** Task **
If a line of the records contains the word "green", list it.

☆ ☆ ☆ ☆ ☆ ☆ ☆

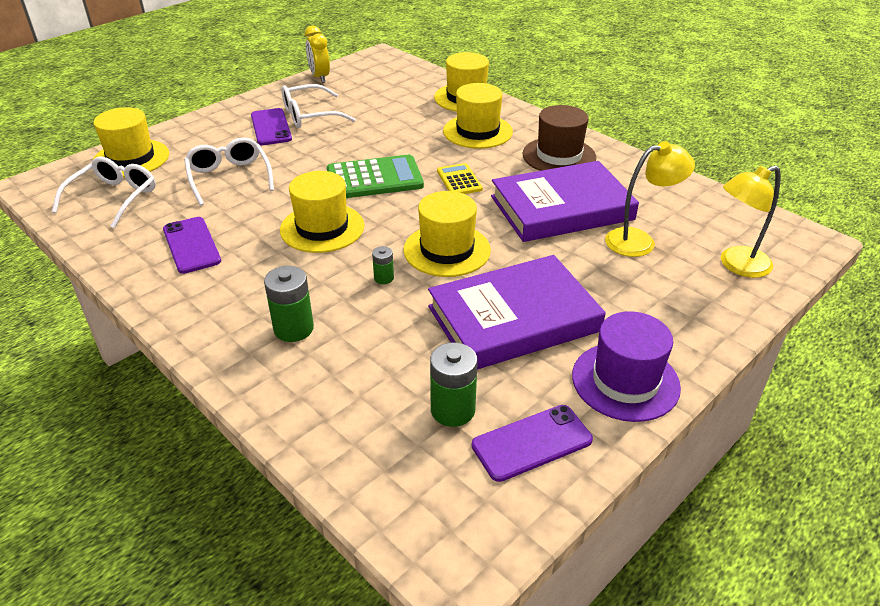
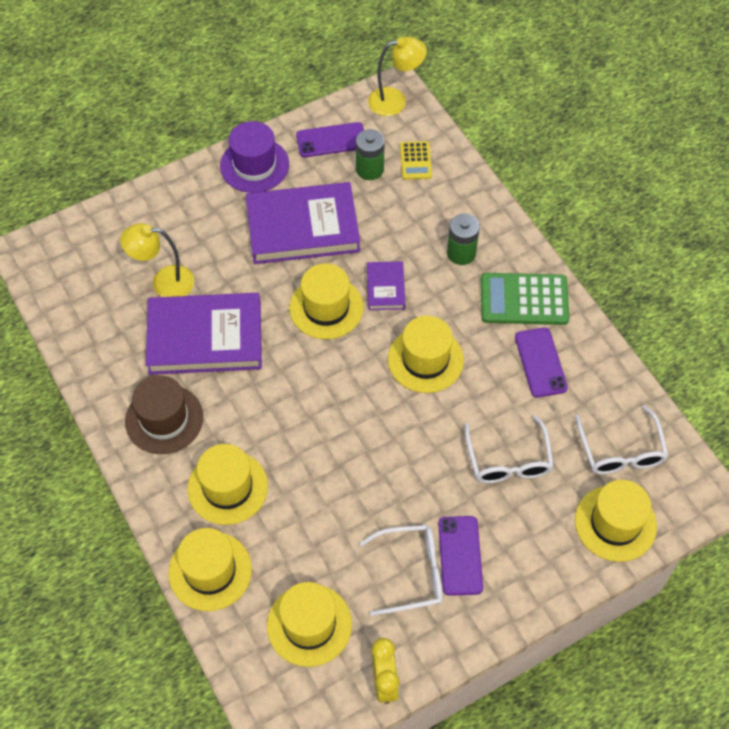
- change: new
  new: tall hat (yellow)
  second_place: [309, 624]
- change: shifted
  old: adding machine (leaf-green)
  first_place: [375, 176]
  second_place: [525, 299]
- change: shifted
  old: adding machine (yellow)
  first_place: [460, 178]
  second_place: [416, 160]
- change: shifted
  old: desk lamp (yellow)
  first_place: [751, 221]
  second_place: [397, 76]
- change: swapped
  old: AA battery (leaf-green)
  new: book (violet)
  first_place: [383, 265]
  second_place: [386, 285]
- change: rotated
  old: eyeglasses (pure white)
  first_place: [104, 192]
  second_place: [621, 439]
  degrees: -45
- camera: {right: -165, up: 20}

☆ ☆ ☆ ☆ ☆ ☆ ☆

** Solution **
  old: adding machine (leaf-green)
  old: AA battery (leaf-green)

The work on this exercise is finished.